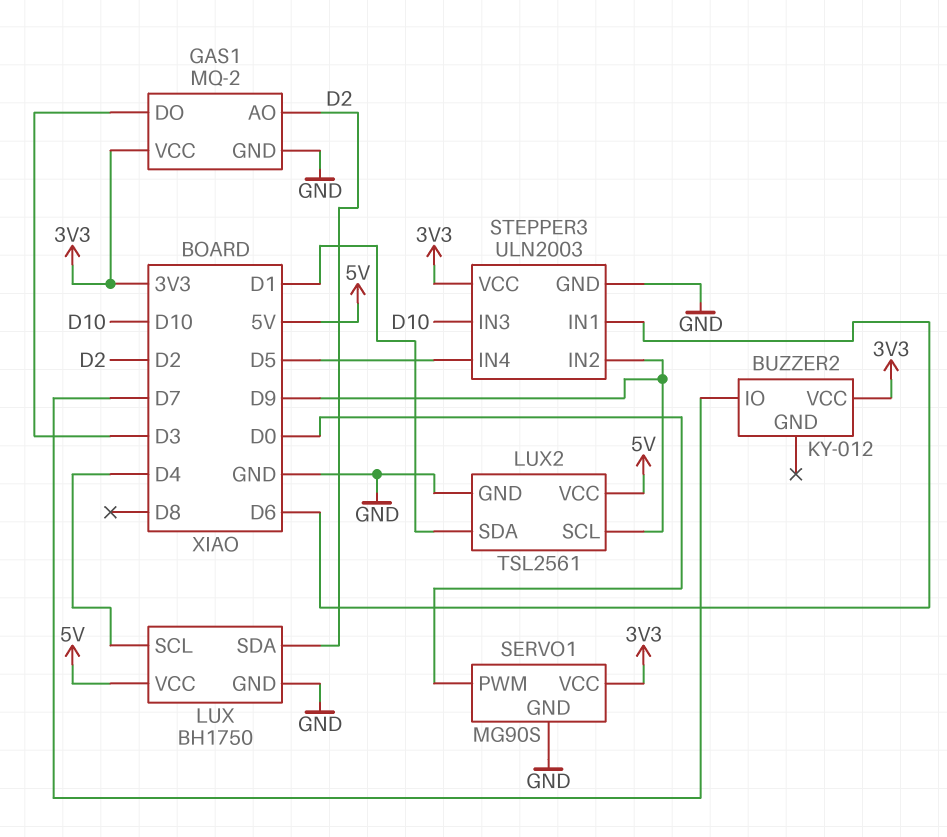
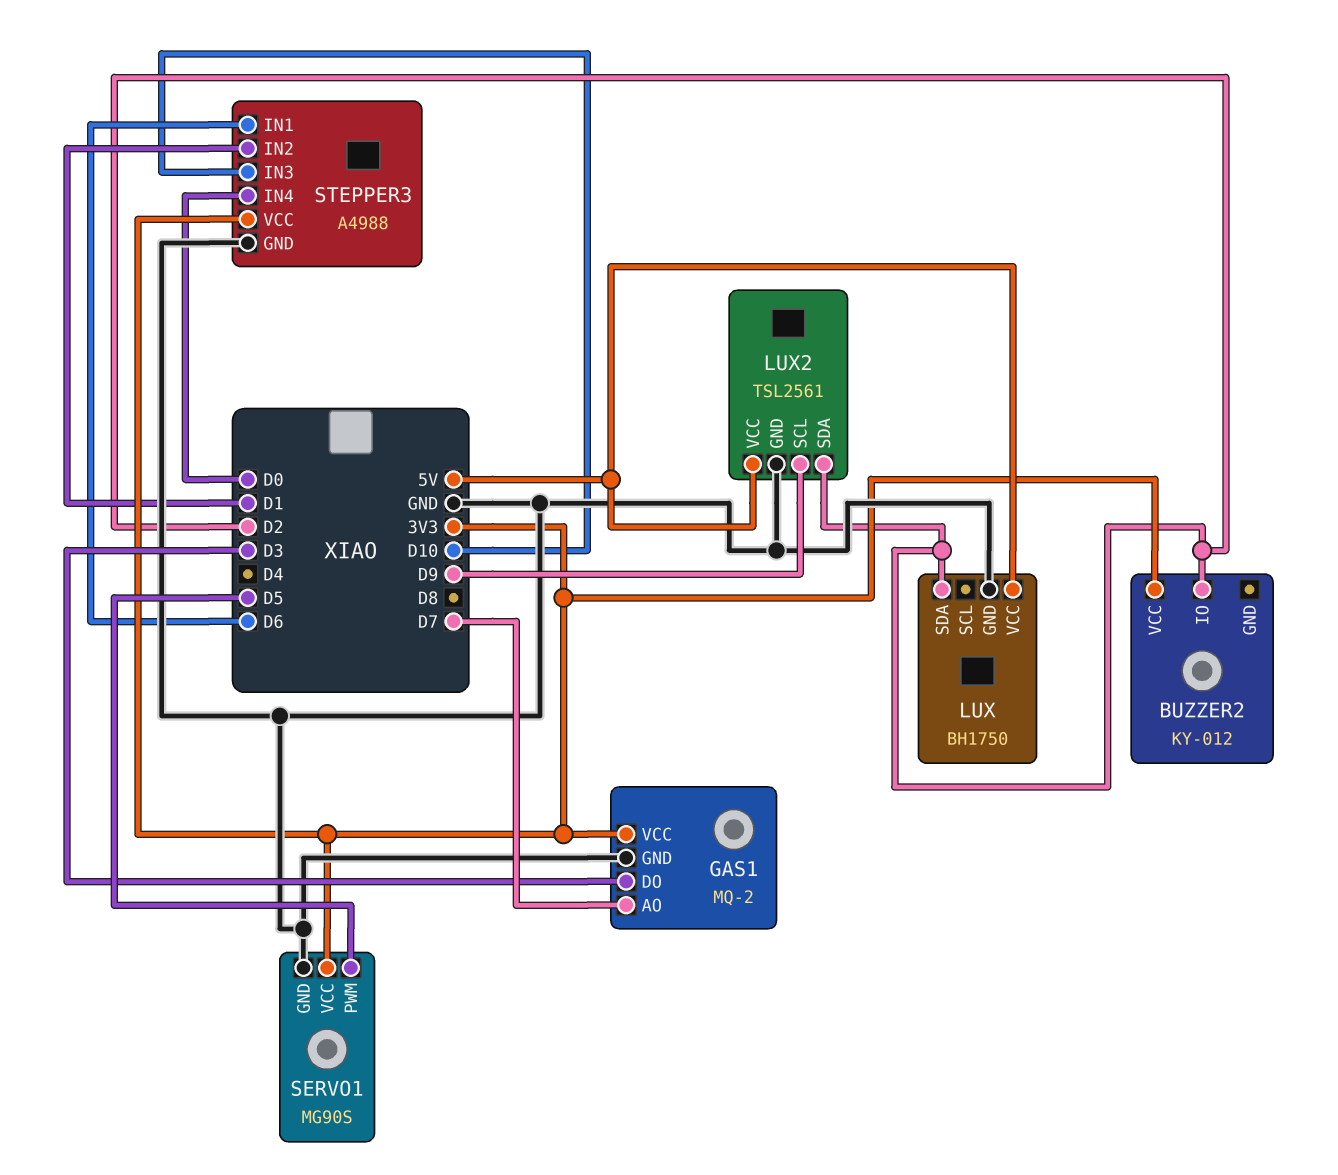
BUZZER2 pin IO: D7 -> D2
GAS1 pin AO: D2 -> D7
LUX pin SCL: D4 -> none
LUX2 pin SDA: D1 -> D2
SERVO1 pin PWM: D0 -> D5
STEPPER3: ULN2003 -> A4988
STEPPER3 pin IN2: D9 -> D1
STEPPER3 pin IN4: D5 -> D0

# # #

What to produce: Copy out the whole listing exactly, and don't carry over any pictures.

Exercise response:
BUZZER2 pin IO: D7 -> D2
GAS1 pin AO: D2 -> D7
LUX pin SCL: D4 -> none
LUX2 pin SDA: D1 -> D2
SERVO1 pin PWM: D0 -> D5
STEPPER3: ULN2003 -> A4988
STEPPER3 pin IN2: D9 -> D1
STEPPER3 pin IN4: D5 -> D0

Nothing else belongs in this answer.